# Task description
Your task is to return exactly the lines that run from the one containing "none -> grey mug [532,364,648,472]" through the end of the listing below, without any pictures.

# Source records

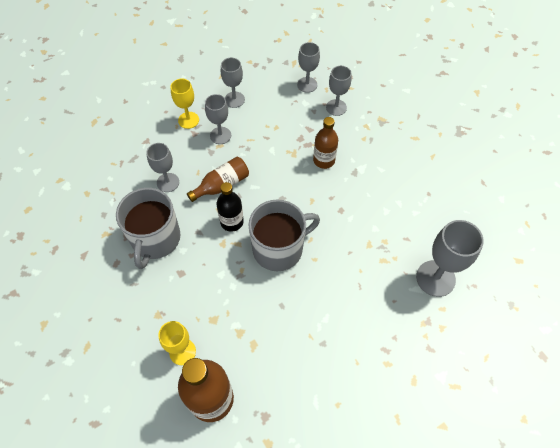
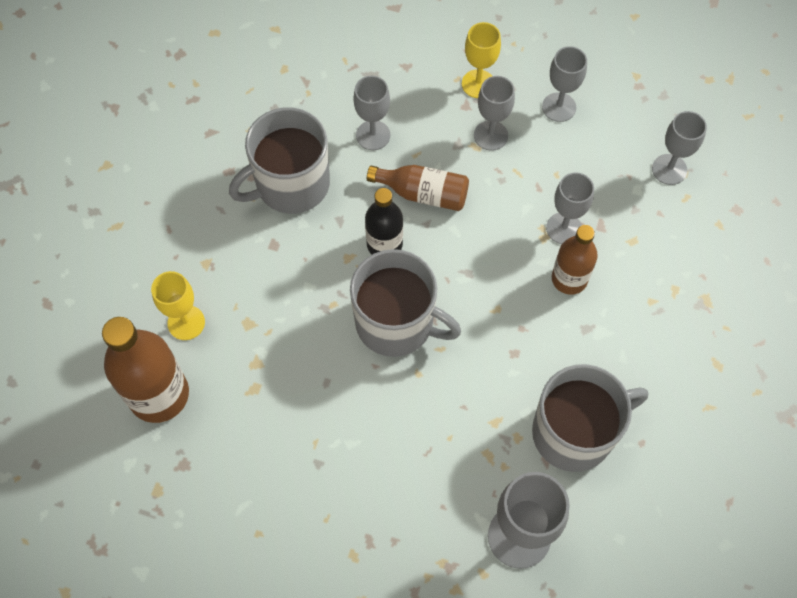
camera: 50 degrees right, 5 degrees up
grey goblet [326,66,352,116] -> grey goblet moved to [546,172,594,244]
none -> grey mug [532,364,648,472]

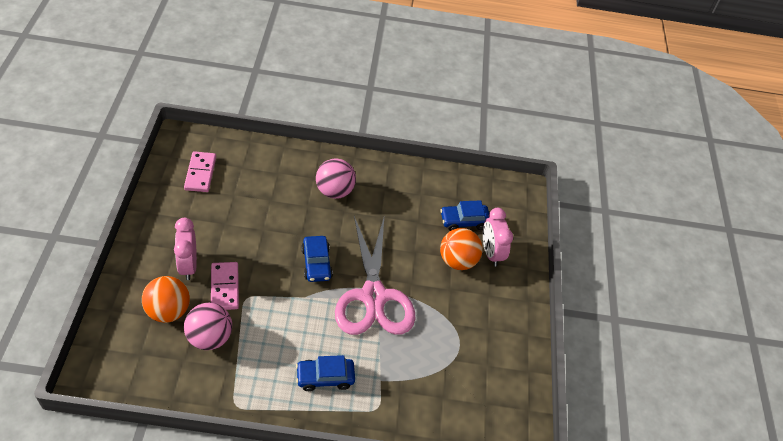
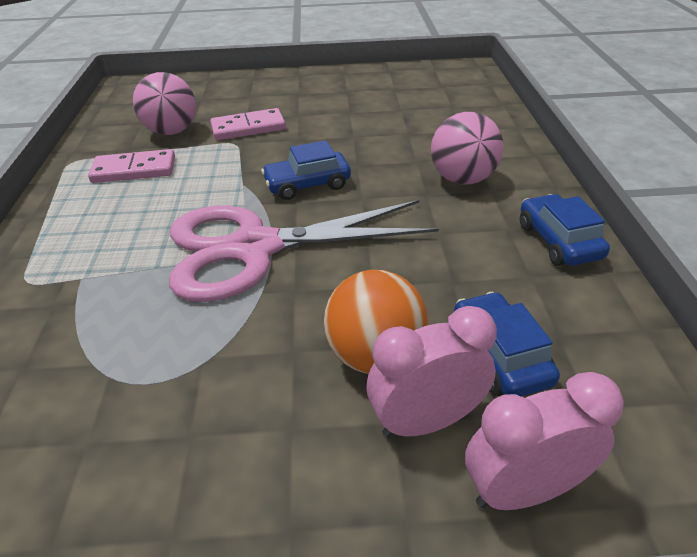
camera: 90 degrees right, 10 degrees down
orange ball [142,276,190,323] -> none
pink clock [174,218,197,280] -> pink clock moved to [465,372,624,510]
pink domino [184,151,216,192] -> pink domino moved to [88,149,175,183]
blue car [296,355,355,391] -> blue car moved to [520,194,610,266]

# Solution below
none -> grey mug [532,364,648,472]

camera: 90 degrees right, 10 degrees down
orange ball [142,276,190,323] -> none
pink clock [174,218,197,280] -> pink clock moved to [465,372,624,510]
pink domino [184,151,216,192] -> pink domino moved to [88,149,175,183]
blue car [296,355,355,391] -> blue car moved to [520,194,610,266]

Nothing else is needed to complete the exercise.